Work instructions> Scan the data below and copy each line where "left" occurs.

Given material>
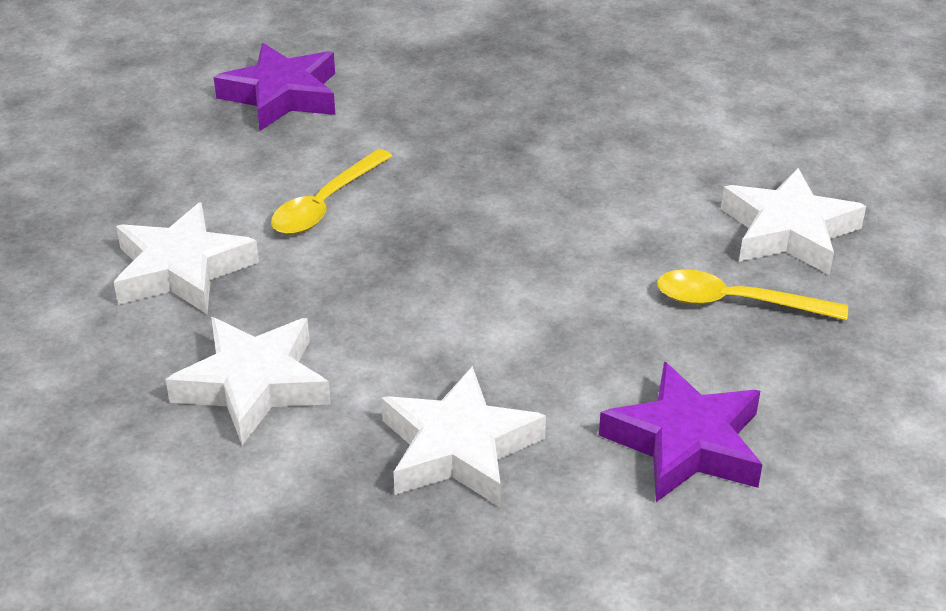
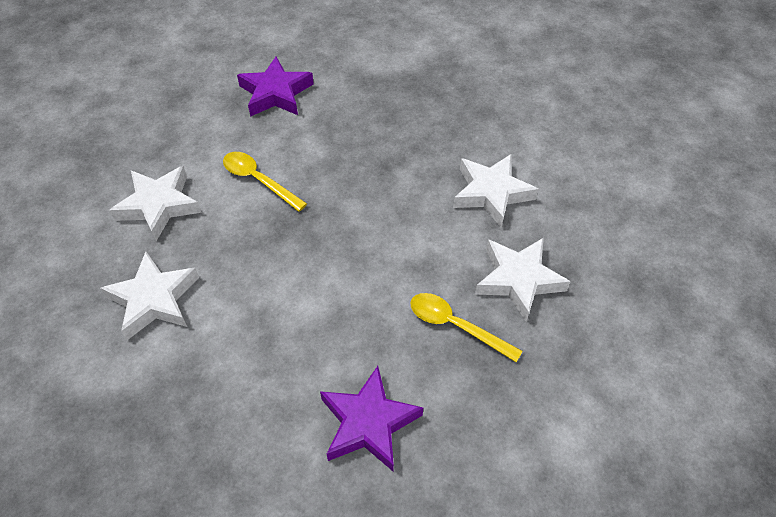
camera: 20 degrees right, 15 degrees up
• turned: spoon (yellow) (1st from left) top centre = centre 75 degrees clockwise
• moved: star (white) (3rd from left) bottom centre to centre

Exercise output>
• turned: spoon (yellow) (1st from left) top centre = centre 75 degrees clockwise
• moved: star (white) (3rd from left) bottom centre to centre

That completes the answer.